[Shape state change listings]
━━━━━━
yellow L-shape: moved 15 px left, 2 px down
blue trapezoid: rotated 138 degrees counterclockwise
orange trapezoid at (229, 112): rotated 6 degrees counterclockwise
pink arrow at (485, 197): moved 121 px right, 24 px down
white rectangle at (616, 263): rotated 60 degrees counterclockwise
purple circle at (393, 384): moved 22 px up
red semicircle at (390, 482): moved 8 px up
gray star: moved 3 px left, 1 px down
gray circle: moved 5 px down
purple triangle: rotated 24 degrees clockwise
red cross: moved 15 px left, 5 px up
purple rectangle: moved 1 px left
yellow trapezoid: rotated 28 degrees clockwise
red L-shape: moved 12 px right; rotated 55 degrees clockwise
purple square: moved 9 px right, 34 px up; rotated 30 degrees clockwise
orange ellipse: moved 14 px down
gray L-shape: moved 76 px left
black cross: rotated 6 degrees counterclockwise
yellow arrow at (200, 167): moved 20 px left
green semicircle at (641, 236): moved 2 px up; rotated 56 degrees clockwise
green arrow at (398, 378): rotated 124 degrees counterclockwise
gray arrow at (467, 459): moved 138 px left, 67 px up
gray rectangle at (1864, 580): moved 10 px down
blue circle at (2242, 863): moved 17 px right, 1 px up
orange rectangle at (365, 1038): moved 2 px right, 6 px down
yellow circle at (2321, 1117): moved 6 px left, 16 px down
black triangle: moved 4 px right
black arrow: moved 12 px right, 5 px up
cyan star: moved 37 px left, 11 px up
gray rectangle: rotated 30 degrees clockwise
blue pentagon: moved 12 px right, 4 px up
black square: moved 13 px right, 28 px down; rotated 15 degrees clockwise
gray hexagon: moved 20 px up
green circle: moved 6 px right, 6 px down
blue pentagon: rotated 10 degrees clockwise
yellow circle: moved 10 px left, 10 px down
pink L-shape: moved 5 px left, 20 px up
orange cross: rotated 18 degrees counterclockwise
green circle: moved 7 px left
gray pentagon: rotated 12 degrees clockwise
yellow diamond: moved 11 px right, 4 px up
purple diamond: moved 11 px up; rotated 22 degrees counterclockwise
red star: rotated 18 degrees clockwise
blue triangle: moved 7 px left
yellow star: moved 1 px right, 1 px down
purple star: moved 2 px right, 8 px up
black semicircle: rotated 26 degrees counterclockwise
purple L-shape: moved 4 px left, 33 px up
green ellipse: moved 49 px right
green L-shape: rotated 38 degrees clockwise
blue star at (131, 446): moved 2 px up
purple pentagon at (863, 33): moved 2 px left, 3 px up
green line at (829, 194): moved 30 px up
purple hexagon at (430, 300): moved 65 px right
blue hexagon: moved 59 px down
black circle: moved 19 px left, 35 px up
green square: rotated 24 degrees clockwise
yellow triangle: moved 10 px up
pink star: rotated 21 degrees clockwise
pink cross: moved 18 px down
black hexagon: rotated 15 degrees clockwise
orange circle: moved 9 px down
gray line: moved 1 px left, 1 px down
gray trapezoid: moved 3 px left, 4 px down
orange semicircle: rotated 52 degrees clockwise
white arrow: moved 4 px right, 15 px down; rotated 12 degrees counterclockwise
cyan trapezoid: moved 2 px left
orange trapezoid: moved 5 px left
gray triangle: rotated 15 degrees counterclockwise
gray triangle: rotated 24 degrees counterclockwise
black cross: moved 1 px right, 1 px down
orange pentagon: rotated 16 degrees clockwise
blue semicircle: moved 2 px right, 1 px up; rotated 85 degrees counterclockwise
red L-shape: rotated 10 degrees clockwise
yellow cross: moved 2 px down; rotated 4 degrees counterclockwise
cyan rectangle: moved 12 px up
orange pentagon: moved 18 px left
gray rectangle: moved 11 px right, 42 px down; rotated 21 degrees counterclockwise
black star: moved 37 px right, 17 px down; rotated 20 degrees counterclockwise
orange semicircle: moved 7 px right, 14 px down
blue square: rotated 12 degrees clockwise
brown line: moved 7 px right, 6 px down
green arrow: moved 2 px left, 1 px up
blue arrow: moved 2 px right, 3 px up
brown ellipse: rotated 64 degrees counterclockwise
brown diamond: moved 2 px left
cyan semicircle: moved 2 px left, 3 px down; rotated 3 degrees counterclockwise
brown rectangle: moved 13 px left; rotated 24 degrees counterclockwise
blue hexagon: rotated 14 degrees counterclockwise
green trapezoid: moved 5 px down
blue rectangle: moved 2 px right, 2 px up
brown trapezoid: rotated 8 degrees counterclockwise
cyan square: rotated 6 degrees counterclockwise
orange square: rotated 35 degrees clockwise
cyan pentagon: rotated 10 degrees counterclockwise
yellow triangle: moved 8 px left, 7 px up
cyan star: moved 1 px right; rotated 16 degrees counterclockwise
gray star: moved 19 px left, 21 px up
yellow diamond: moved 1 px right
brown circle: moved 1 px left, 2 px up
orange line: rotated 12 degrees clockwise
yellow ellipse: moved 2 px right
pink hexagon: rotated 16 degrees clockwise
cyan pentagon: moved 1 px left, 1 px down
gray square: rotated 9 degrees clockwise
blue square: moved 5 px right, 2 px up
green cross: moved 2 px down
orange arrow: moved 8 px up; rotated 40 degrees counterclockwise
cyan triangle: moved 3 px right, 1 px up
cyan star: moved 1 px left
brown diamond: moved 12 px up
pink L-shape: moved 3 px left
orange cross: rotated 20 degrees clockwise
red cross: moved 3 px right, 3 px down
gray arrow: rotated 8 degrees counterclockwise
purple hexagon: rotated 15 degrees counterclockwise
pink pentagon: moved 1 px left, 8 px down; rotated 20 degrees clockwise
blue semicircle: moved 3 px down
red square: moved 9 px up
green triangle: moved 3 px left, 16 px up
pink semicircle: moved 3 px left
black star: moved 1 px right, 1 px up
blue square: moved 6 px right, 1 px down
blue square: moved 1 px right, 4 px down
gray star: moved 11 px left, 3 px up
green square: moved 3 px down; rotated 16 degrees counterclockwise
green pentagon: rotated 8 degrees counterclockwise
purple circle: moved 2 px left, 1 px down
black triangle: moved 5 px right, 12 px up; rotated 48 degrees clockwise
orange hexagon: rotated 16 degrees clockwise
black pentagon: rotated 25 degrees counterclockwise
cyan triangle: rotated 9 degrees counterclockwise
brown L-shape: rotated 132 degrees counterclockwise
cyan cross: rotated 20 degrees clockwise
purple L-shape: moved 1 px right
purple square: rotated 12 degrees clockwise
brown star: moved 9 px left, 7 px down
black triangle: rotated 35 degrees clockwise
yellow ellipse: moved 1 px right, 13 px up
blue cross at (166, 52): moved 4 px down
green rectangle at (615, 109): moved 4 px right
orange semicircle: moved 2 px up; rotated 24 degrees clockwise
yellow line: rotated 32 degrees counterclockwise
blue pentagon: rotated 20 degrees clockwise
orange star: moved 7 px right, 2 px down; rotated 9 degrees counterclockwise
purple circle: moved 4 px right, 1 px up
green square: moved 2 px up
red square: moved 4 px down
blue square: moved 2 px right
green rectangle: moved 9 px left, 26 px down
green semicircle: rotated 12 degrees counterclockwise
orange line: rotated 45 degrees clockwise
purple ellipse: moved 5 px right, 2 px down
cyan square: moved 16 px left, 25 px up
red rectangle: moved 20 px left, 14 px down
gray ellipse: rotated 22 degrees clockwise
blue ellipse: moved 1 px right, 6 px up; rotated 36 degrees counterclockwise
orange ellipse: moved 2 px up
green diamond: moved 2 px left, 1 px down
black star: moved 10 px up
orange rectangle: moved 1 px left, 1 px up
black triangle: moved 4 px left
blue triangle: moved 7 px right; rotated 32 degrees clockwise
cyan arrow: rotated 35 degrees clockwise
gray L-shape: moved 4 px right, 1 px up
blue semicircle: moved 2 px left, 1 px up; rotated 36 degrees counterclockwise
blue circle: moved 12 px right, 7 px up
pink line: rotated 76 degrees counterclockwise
━━━━━━
▶ _WHAT NEEDS TO BE DONE_: Write the records out once more, word for word.

▶ _SOLUTION_:
yellow L-shape: moved 15 px left, 2 px down
blue trapezoid: rotated 138 degrees counterclockwise
orange trapezoid at (229, 112): rotated 6 degrees counterclockwise
pink arrow at (485, 197): moved 121 px right, 24 px down
white rectangle at (616, 263): rotated 60 degrees counterclockwise
purple circle at (393, 384): moved 22 px up
red semicircle at (390, 482): moved 8 px up
gray star: moved 3 px left, 1 px down
gray circle: moved 5 px down
purple triangle: rotated 24 degrees clockwise
red cross: moved 15 px left, 5 px up
purple rectangle: moved 1 px left
yellow trapezoid: rotated 28 degrees clockwise
red L-shape: moved 12 px right; rotated 55 degrees clockwise
purple square: moved 9 px right, 34 px up; rotated 30 degrees clockwise
orange ellipse: moved 14 px down
gray L-shape: moved 76 px left
black cross: rotated 6 degrees counterclockwise
yellow arrow at (200, 167): moved 20 px left
green semicircle at (641, 236): moved 2 px up; rotated 56 degrees clockwise
green arrow at (398, 378): rotated 124 degrees counterclockwise
gray arrow at (467, 459): moved 138 px left, 67 px up
gray rectangle at (1864, 580): moved 10 px down
blue circle at (2242, 863): moved 17 px right, 1 px up
orange rectangle at (365, 1038): moved 2 px right, 6 px down
yellow circle at (2321, 1117): moved 6 px left, 16 px down
black triangle: moved 4 px right
black arrow: moved 12 px right, 5 px up
cyan star: moved 37 px left, 11 px up
gray rectangle: rotated 30 degrees clockwise
blue pentagon: moved 12 px right, 4 px up
black square: moved 13 px right, 28 px down; rotated 15 degrees clockwise
gray hexagon: moved 20 px up
green circle: moved 6 px right, 6 px down
blue pentagon: rotated 10 degrees clockwise
yellow circle: moved 10 px left, 10 px down
pink L-shape: moved 5 px left, 20 px up
orange cross: rotated 18 degrees counterclockwise
green circle: moved 7 px left
gray pentagon: rotated 12 degrees clockwise
yellow diamond: moved 11 px right, 4 px up
purple diamond: moved 11 px up; rotated 22 degrees counterclockwise
red star: rotated 18 degrees clockwise
blue triangle: moved 7 px left
yellow star: moved 1 px right, 1 px down
purple star: moved 2 px right, 8 px up
black semicircle: rotated 26 degrees counterclockwise
purple L-shape: moved 4 px left, 33 px up
green ellipse: moved 49 px right
green L-shape: rotated 38 degrees clockwise
blue star at (131, 446): moved 2 px up
purple pentagon at (863, 33): moved 2 px left, 3 px up
green line at (829, 194): moved 30 px up
purple hexagon at (430, 300): moved 65 px right
blue hexagon: moved 59 px down
black circle: moved 19 px left, 35 px up
green square: rotated 24 degrees clockwise
yellow triangle: moved 10 px up
pink star: rotated 21 degrees clockwise
pink cross: moved 18 px down
black hexagon: rotated 15 degrees clockwise
orange circle: moved 9 px down
gray line: moved 1 px left, 1 px down
gray trapezoid: moved 3 px left, 4 px down
orange semicircle: rotated 52 degrees clockwise
white arrow: moved 4 px right, 15 px down; rotated 12 degrees counterclockwise
cyan trapezoid: moved 2 px left
orange trapezoid: moved 5 px left
gray triangle: rotated 15 degrees counterclockwise
gray triangle: rotated 24 degrees counterclockwise
black cross: moved 1 px right, 1 px down
orange pentagon: rotated 16 degrees clockwise
blue semicircle: moved 2 px right, 1 px up; rotated 85 degrees counterclockwise
red L-shape: rotated 10 degrees clockwise
yellow cross: moved 2 px down; rotated 4 degrees counterclockwise
cyan rectangle: moved 12 px up
orange pentagon: moved 18 px left
gray rectangle: moved 11 px right, 42 px down; rotated 21 degrees counterclockwise
black star: moved 37 px right, 17 px down; rotated 20 degrees counterclockwise
orange semicircle: moved 7 px right, 14 px down
blue square: rotated 12 degrees clockwise
brown line: moved 7 px right, 6 px down
green arrow: moved 2 px left, 1 px up
blue arrow: moved 2 px right, 3 px up
brown ellipse: rotated 64 degrees counterclockwise
brown diamond: moved 2 px left
cyan semicircle: moved 2 px left, 3 px down; rotated 3 degrees counterclockwise
brown rectangle: moved 13 px left; rotated 24 degrees counterclockwise
blue hexagon: rotated 14 degrees counterclockwise
green trapezoid: moved 5 px down
blue rectangle: moved 2 px right, 2 px up
brown trapezoid: rotated 8 degrees counterclockwise
cyan square: rotated 6 degrees counterclockwise
orange square: rotated 35 degrees clockwise
cyan pentagon: rotated 10 degrees counterclockwise
yellow triangle: moved 8 px left, 7 px up
cyan star: moved 1 px right; rotated 16 degrees counterclockwise
gray star: moved 19 px left, 21 px up
yellow diamond: moved 1 px right
brown circle: moved 1 px left, 2 px up
orange line: rotated 12 degrees clockwise
yellow ellipse: moved 2 px right
pink hexagon: rotated 16 degrees clockwise
cyan pentagon: moved 1 px left, 1 px down
gray square: rotated 9 degrees clockwise
blue square: moved 5 px right, 2 px up
green cross: moved 2 px down
orange arrow: moved 8 px up; rotated 40 degrees counterclockwise
cyan triangle: moved 3 px right, 1 px up
cyan star: moved 1 px left
brown diamond: moved 12 px up
pink L-shape: moved 3 px left
orange cross: rotated 20 degrees clockwise
red cross: moved 3 px right, 3 px down
gray arrow: rotated 8 degrees counterclockwise
purple hexagon: rotated 15 degrees counterclockwise
pink pentagon: moved 1 px left, 8 px down; rotated 20 degrees clockwise
blue semicircle: moved 3 px down
red square: moved 9 px up
green triangle: moved 3 px left, 16 px up
pink semicircle: moved 3 px left
black star: moved 1 px right, 1 px up
blue square: moved 6 px right, 1 px down
blue square: moved 1 px right, 4 px down
gray star: moved 11 px left, 3 px up
green square: moved 3 px down; rotated 16 degrees counterclockwise
green pentagon: rotated 8 degrees counterclockwise
purple circle: moved 2 px left, 1 px down
black triangle: moved 5 px right, 12 px up; rotated 48 degrees clockwise
orange hexagon: rotated 16 degrees clockwise
black pentagon: rotated 25 degrees counterclockwise
cyan triangle: rotated 9 degrees counterclockwise
brown L-shape: rotated 132 degrees counterclockwise
cyan cross: rotated 20 degrees clockwise
purple L-shape: moved 1 px right
purple square: rotated 12 degrees clockwise
brown star: moved 9 px left, 7 px down
black triangle: rotated 35 degrees clockwise
yellow ellipse: moved 1 px right, 13 px up
blue cross at (166, 52): moved 4 px down
green rectangle at (615, 109): moved 4 px right
orange semicircle: moved 2 px up; rotated 24 degrees clockwise
yellow line: rotated 32 degrees counterclockwise
blue pentagon: rotated 20 degrees clockwise
orange star: moved 7 px right, 2 px down; rotated 9 degrees counterclockwise
purple circle: moved 4 px right, 1 px up
green square: moved 2 px up
red square: moved 4 px down
blue square: moved 2 px right
green rectangle: moved 9 px left, 26 px down
green semicircle: rotated 12 degrees counterclockwise
orange line: rotated 45 degrees clockwise
purple ellipse: moved 5 px right, 2 px down
cyan square: moved 16 px left, 25 px up
red rectangle: moved 20 px left, 14 px down
gray ellipse: rotated 22 degrees clockwise
blue ellipse: moved 1 px right, 6 px up; rotated 36 degrees counterclockwise
orange ellipse: moved 2 px up
green diamond: moved 2 px left, 1 px down
black star: moved 10 px up
orange rectangle: moved 1 px left, 1 px up
black triangle: moved 4 px left
blue triangle: moved 7 px right; rotated 32 degrees clockwise
cyan arrow: rotated 35 degrees clockwise
gray L-shape: moved 4 px right, 1 px up
blue semicircle: moved 2 px left, 1 px up; rotated 36 degrees counterclockwise
blue circle: moved 12 px right, 7 px up
pink line: rotated 76 degrees counterclockwise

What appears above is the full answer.